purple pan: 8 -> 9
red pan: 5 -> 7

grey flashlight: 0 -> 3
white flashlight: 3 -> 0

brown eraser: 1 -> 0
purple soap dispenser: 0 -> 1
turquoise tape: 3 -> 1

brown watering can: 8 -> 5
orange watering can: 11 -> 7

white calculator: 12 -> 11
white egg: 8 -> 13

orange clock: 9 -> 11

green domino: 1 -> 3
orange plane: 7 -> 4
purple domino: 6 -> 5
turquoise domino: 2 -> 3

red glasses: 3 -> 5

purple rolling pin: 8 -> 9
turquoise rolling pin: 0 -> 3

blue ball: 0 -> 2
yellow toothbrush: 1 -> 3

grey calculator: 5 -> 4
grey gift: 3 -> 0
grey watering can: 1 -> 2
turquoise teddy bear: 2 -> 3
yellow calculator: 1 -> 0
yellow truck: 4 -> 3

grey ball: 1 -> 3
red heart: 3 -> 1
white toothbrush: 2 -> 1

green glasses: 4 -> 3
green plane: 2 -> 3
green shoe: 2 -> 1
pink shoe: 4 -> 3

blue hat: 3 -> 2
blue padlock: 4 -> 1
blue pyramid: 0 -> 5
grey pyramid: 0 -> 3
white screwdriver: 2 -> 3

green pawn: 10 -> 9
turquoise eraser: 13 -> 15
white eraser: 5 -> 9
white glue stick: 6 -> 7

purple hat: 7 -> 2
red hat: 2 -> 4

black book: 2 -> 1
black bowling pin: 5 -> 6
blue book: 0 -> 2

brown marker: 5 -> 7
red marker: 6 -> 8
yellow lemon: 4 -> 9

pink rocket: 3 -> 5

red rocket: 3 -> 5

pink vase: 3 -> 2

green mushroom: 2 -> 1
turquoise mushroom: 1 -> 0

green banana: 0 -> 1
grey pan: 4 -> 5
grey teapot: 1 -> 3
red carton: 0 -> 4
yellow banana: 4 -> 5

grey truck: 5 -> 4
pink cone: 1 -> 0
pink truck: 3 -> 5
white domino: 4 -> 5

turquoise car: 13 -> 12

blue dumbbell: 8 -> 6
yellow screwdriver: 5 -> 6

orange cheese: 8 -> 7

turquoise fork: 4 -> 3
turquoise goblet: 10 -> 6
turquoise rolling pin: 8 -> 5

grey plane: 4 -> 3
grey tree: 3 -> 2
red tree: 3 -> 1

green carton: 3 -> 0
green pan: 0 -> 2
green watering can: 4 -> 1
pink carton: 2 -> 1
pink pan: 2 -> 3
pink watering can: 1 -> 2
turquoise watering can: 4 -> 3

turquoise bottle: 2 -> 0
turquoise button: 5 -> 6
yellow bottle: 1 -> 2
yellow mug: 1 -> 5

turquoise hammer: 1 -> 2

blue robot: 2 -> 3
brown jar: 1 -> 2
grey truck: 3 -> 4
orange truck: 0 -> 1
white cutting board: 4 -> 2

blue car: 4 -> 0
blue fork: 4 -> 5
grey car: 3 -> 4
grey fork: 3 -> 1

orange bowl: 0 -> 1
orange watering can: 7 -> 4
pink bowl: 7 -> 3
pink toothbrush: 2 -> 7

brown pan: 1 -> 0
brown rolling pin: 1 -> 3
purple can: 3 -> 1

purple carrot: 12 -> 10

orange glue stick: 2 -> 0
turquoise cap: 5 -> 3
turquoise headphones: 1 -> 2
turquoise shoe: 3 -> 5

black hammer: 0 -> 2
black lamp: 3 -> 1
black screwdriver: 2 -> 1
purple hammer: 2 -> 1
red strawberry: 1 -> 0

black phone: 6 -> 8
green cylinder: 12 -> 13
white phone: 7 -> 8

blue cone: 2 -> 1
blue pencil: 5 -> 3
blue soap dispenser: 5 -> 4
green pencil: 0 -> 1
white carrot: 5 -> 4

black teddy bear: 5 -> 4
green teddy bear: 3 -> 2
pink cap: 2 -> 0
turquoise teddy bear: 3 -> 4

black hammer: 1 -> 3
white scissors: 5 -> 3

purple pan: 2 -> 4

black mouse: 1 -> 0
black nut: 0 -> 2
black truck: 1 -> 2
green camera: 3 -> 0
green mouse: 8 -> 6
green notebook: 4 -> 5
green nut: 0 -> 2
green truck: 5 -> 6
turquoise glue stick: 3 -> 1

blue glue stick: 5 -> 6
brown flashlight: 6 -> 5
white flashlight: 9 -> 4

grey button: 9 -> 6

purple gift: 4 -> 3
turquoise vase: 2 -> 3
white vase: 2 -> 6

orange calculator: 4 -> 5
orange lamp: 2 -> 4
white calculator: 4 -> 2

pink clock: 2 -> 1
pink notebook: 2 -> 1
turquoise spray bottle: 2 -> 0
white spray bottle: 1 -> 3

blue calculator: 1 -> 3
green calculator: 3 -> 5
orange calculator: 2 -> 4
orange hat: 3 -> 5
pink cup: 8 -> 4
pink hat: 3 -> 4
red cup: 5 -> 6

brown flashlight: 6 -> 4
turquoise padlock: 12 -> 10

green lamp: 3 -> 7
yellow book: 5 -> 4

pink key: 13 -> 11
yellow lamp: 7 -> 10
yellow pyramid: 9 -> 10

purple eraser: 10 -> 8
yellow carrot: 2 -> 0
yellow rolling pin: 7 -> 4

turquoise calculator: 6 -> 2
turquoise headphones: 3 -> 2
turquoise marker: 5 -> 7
● ● ● ●
Try it
Could you reproduce all the records exactly?

Solved exercise
purple pan: 8 -> 9
red pan: 5 -> 7

grey flashlight: 0 -> 3
white flashlight: 3 -> 0

brown eraser: 1 -> 0
purple soap dispenser: 0 -> 1
turquoise tape: 3 -> 1

brown watering can: 8 -> 5
orange watering can: 11 -> 7

white calculator: 12 -> 11
white egg: 8 -> 13

orange clock: 9 -> 11

green domino: 1 -> 3
orange plane: 7 -> 4
purple domino: 6 -> 5
turquoise domino: 2 -> 3

red glasses: 3 -> 5

purple rolling pin: 8 -> 9
turquoise rolling pin: 0 -> 3

blue ball: 0 -> 2
yellow toothbrush: 1 -> 3

grey calculator: 5 -> 4
grey gift: 3 -> 0
grey watering can: 1 -> 2
turquoise teddy bear: 2 -> 3
yellow calculator: 1 -> 0
yellow truck: 4 -> 3

grey ball: 1 -> 3
red heart: 3 -> 1
white toothbrush: 2 -> 1

green glasses: 4 -> 3
green plane: 2 -> 3
green shoe: 2 -> 1
pink shoe: 4 -> 3

blue hat: 3 -> 2
blue padlock: 4 -> 1
blue pyramid: 0 -> 5
grey pyramid: 0 -> 3
white screwdriver: 2 -> 3

green pawn: 10 -> 9
turquoise eraser: 13 -> 15
white eraser: 5 -> 9
white glue stick: 6 -> 7

purple hat: 7 -> 2
red hat: 2 -> 4

black book: 2 -> 1
black bowling pin: 5 -> 6
blue book: 0 -> 2

brown marker: 5 -> 7
red marker: 6 -> 8
yellow lemon: 4 -> 9

pink rocket: 3 -> 5

red rocket: 3 -> 5

pink vase: 3 -> 2

green mushroom: 2 -> 1
turquoise mushroom: 1 -> 0

green banana: 0 -> 1
grey pan: 4 -> 5
grey teapot: 1 -> 3
red carton: 0 -> 4
yellow banana: 4 -> 5

grey truck: 5 -> 4
pink cone: 1 -> 0
pink truck: 3 -> 5
white domino: 4 -> 5

turquoise car: 13 -> 12

blue dumbbell: 8 -> 6
yellow screwdriver: 5 -> 6

orange cheese: 8 -> 7

turquoise fork: 4 -> 3
turquoise goblet: 10 -> 6
turquoise rolling pin: 8 -> 5

grey plane: 4 -> 3
grey tree: 3 -> 2
red tree: 3 -> 1

green carton: 3 -> 0
green pan: 0 -> 2
green watering can: 4 -> 1
pink carton: 2 -> 1
pink pan: 2 -> 3
pink watering can: 1 -> 2
turquoise watering can: 4 -> 3

turquoise bottle: 2 -> 0
turquoise button: 5 -> 6
yellow bottle: 1 -> 2
yellow mug: 1 -> 5

turquoise hammer: 1 -> 2

blue robot: 2 -> 3
brown jar: 1 -> 2
grey truck: 3 -> 4
orange truck: 0 -> 1
white cutting board: 4 -> 2

blue car: 4 -> 0
blue fork: 4 -> 5
grey car: 3 -> 4
grey fork: 3 -> 1

orange bowl: 0 -> 1
orange watering can: 7 -> 4
pink bowl: 7 -> 3
pink toothbrush: 2 -> 7

brown pan: 1 -> 0
brown rolling pin: 1 -> 3
purple can: 3 -> 1

purple carrot: 12 -> 10

orange glue stick: 2 -> 0
turquoise cap: 5 -> 3
turquoise headphones: 1 -> 2
turquoise shoe: 3 -> 5

black hammer: 0 -> 2
black lamp: 3 -> 1
black screwdriver: 2 -> 1
purple hammer: 2 -> 1
red strawberry: 1 -> 0

black phone: 6 -> 8
green cylinder: 12 -> 13
white phone: 7 -> 8

blue cone: 2 -> 1
blue pencil: 5 -> 3
blue soap dispenser: 5 -> 4
green pencil: 0 -> 1
white carrot: 5 -> 4

black teddy bear: 5 -> 4
green teddy bear: 3 -> 2
pink cap: 2 -> 0
turquoise teddy bear: 3 -> 4

black hammer: 1 -> 3
white scissors: 5 -> 3

purple pan: 2 -> 4

black mouse: 1 -> 0
black nut: 0 -> 2
black truck: 1 -> 2
green camera: 3 -> 0
green mouse: 8 -> 6
green notebook: 4 -> 5
green nut: 0 -> 2
green truck: 5 -> 6
turquoise glue stick: 3 -> 1

blue glue stick: 5 -> 6
brown flashlight: 6 -> 5
white flashlight: 9 -> 4

grey button: 9 -> 6

purple gift: 4 -> 3
turquoise vase: 2 -> 3
white vase: 2 -> 6

orange calculator: 4 -> 5
orange lamp: 2 -> 4
white calculator: 4 -> 2

pink clock: 2 -> 1
pink notebook: 2 -> 1
turquoise spray bottle: 2 -> 0
white spray bottle: 1 -> 3

blue calculator: 1 -> 3
green calculator: 3 -> 5
orange calculator: 2 -> 4
orange hat: 3 -> 5
pink cup: 8 -> 4
pink hat: 3 -> 4
red cup: 5 -> 6

brown flashlight: 6 -> 4
turquoise padlock: 12 -> 10

green lamp: 3 -> 7
yellow book: 5 -> 4

pink key: 13 -> 11
yellow lamp: 7 -> 10
yellow pyramid: 9 -> 10

purple eraser: 10 -> 8
yellow carrot: 2 -> 0
yellow rolling pin: 7 -> 4

turquoise calculator: 6 -> 2
turquoise headphones: 3 -> 2
turquoise marker: 5 -> 7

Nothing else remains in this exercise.